• **Action item**:
Except for the pictures, retype the records that follow exactly.

(Change listing data)
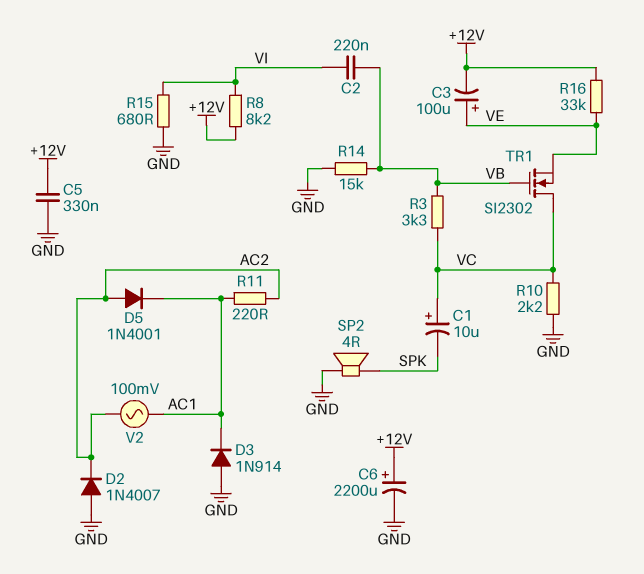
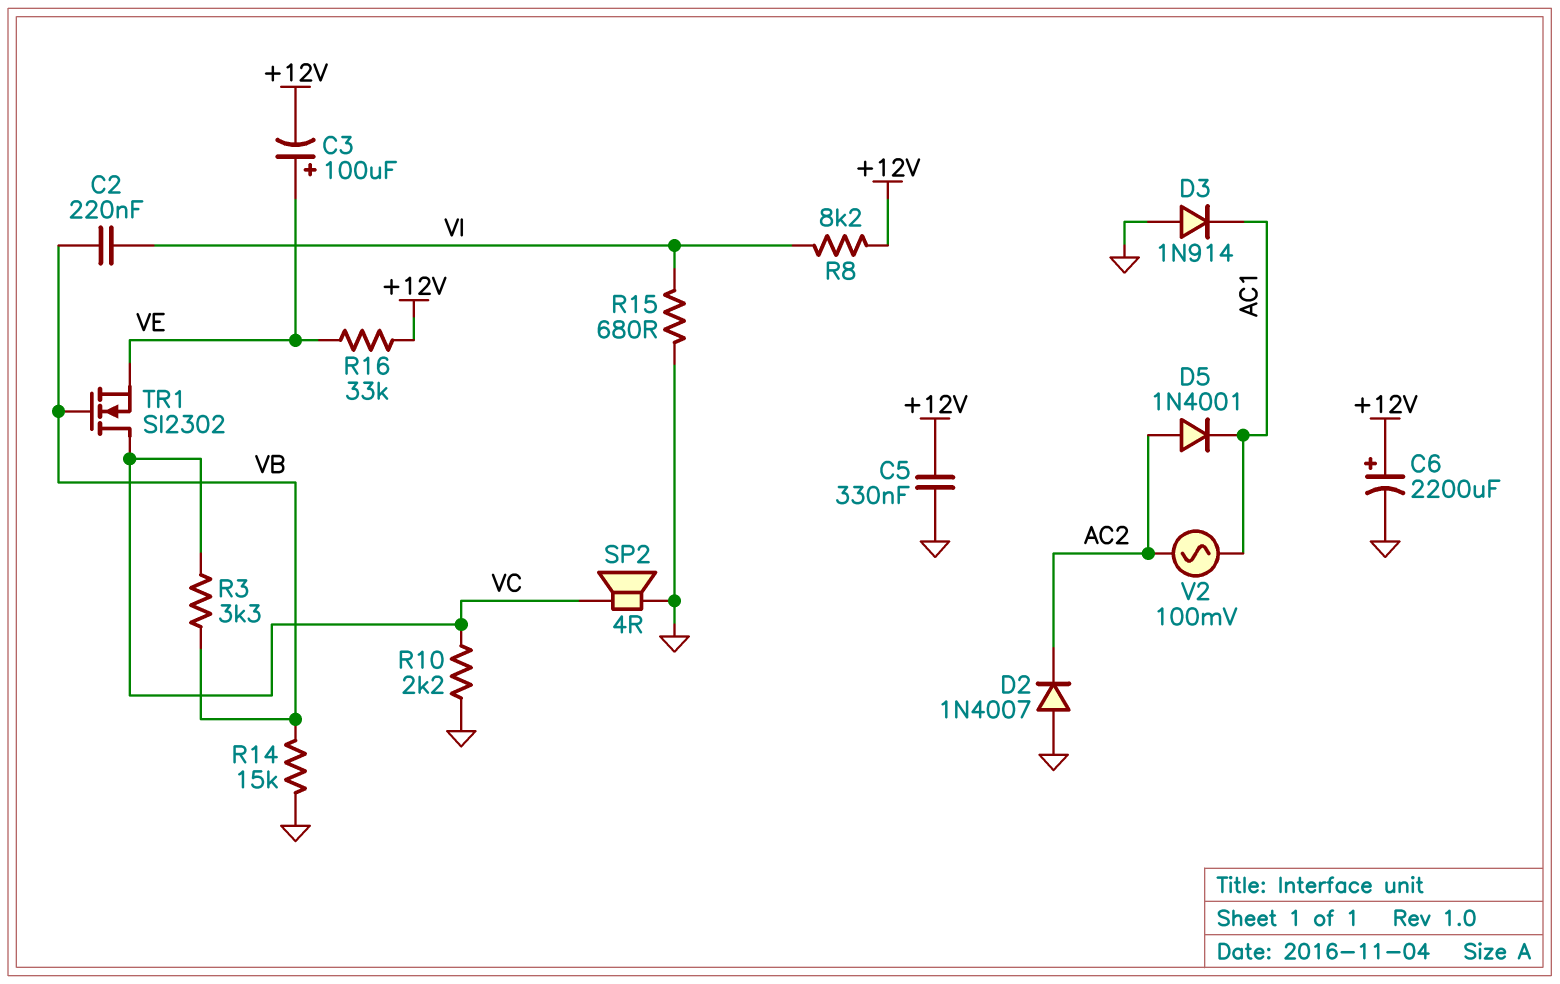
C1: 10uF (plus VC, minus SPK) -> none
R11: 220 (AC1, AC2) -> none
SP2: speaker 4R (GND, SPK) -> speaker 4R (GND, VC)

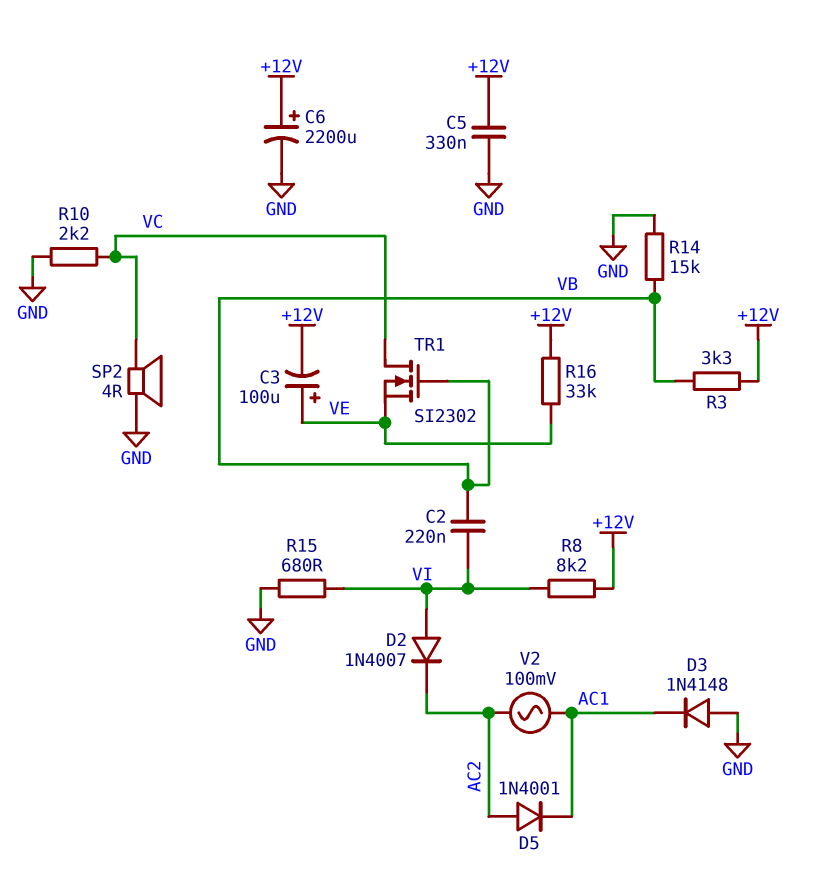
D2: diode 1N4007 (A GND, K AC2) -> diode 1N4007 (A VI, K AC2)
D3: diode 1N914 (A GND, K AC1) -> diode 1N4148 (A GND, K AC1)
R3: 3.3k (VB, VC) -> 3.3k (+12V, VB)

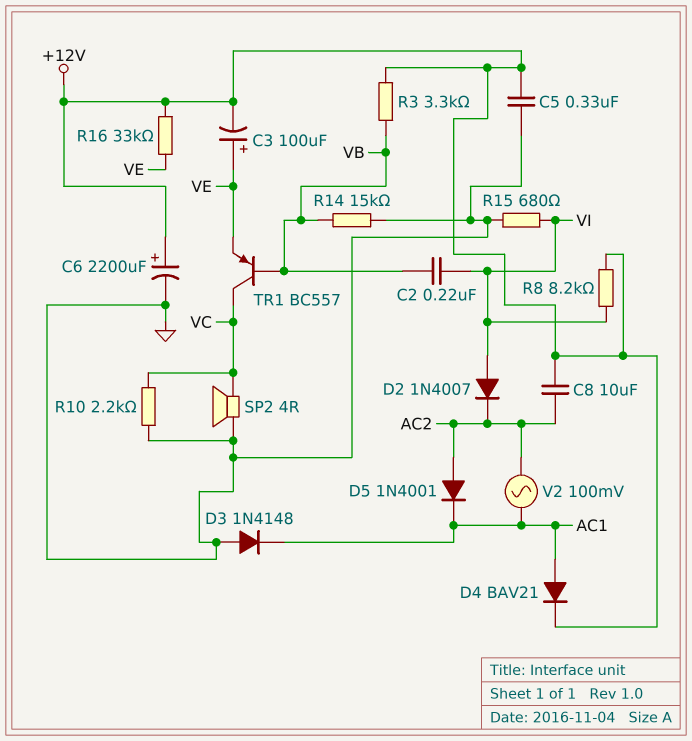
C8: none -> 10uF (+12V, AC2)
D4: none -> diode BAV21 (A AC1, K +12V)
TR1: NMOS SI2302 (G VB, D VC, S VE) -> PNP BC557 (B VB, C VC, E VE)

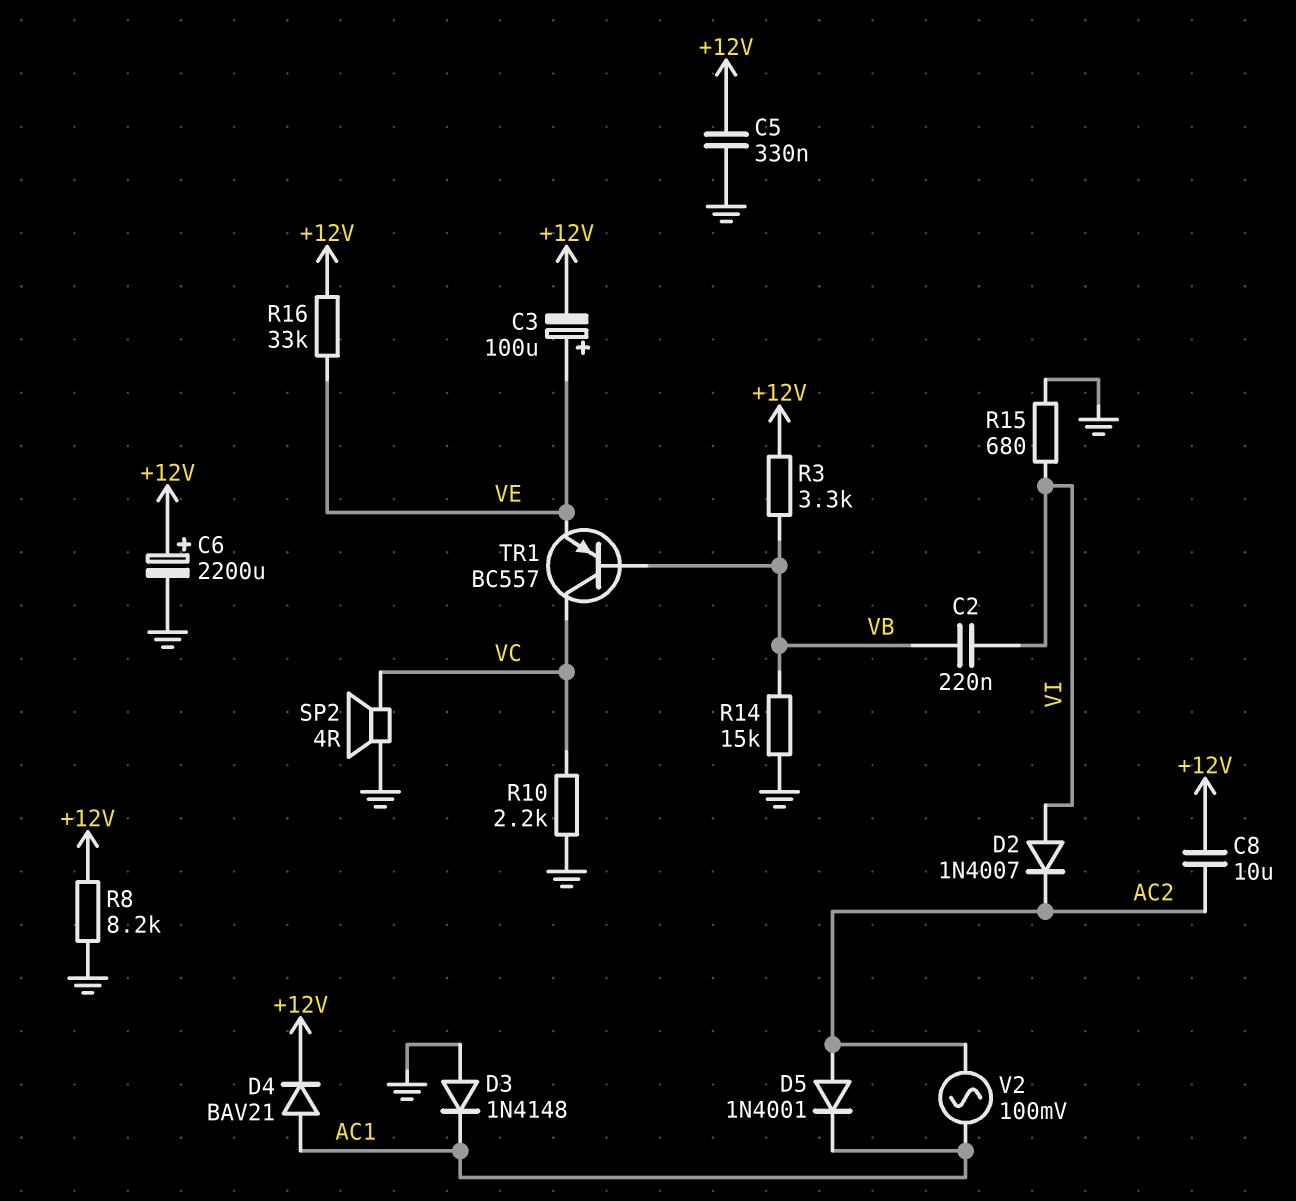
R8: 8.2k (+12V, VI) -> 8.2k (+12V, GND)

• **Exercise answer**:
C1: 10uF (plus VC, minus SPK) -> none
R11: 220 (AC1, AC2) -> none
SP2: speaker 4R (GND, SPK) -> speaker 4R (GND, VC)

D2: diode 1N4007 (A GND, K AC2) -> diode 1N4007 (A VI, K AC2)
D3: diode 1N914 (A GND, K AC1) -> diode 1N4148 (A GND, K AC1)
R3: 3.3k (VB, VC) -> 3.3k (+12V, VB)

C8: none -> 10uF (+12V, AC2)
D4: none -> diode BAV21 (A AC1, K +12V)
TR1: NMOS SI2302 (G VB, D VC, S VE) -> PNP BC557 (B VB, C VC, E VE)

R8: 8.2k (+12V, VI) -> 8.2k (+12V, GND)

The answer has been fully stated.